▸ **Provided data**
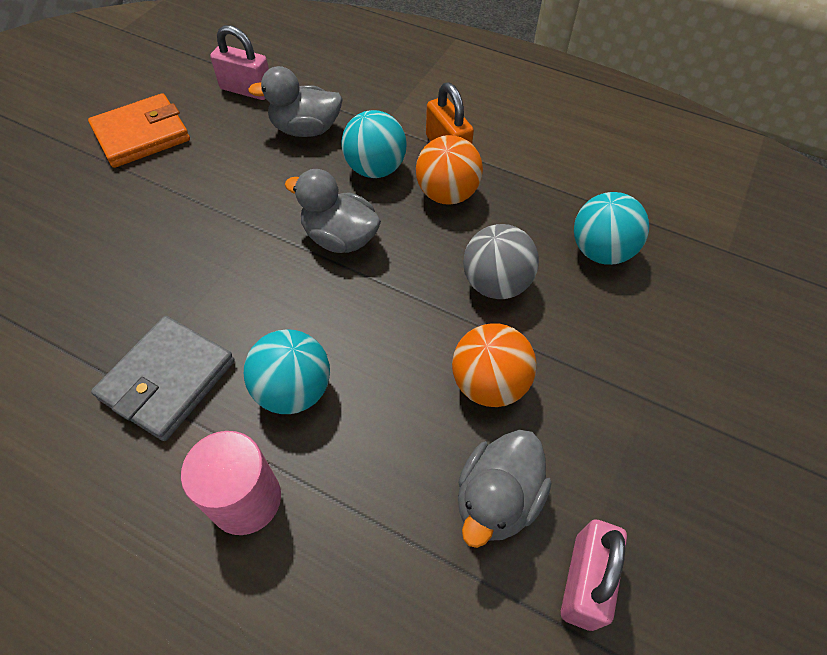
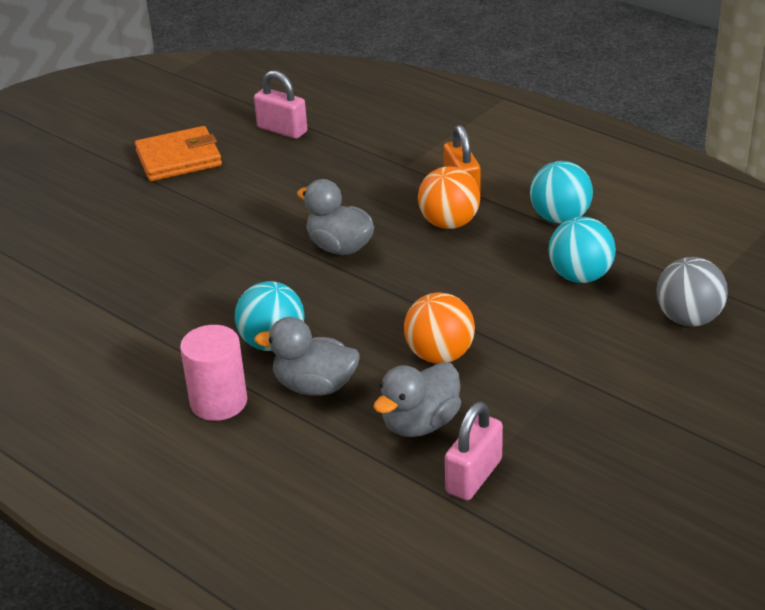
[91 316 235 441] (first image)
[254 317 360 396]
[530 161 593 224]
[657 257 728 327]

▸ **What to produce**
An exact transcription of the material is required, without any pictures.

▸ **Answer section**
[91 316 235 441] (first image)
[254 317 360 396]
[530 161 593 224]
[657 257 728 327]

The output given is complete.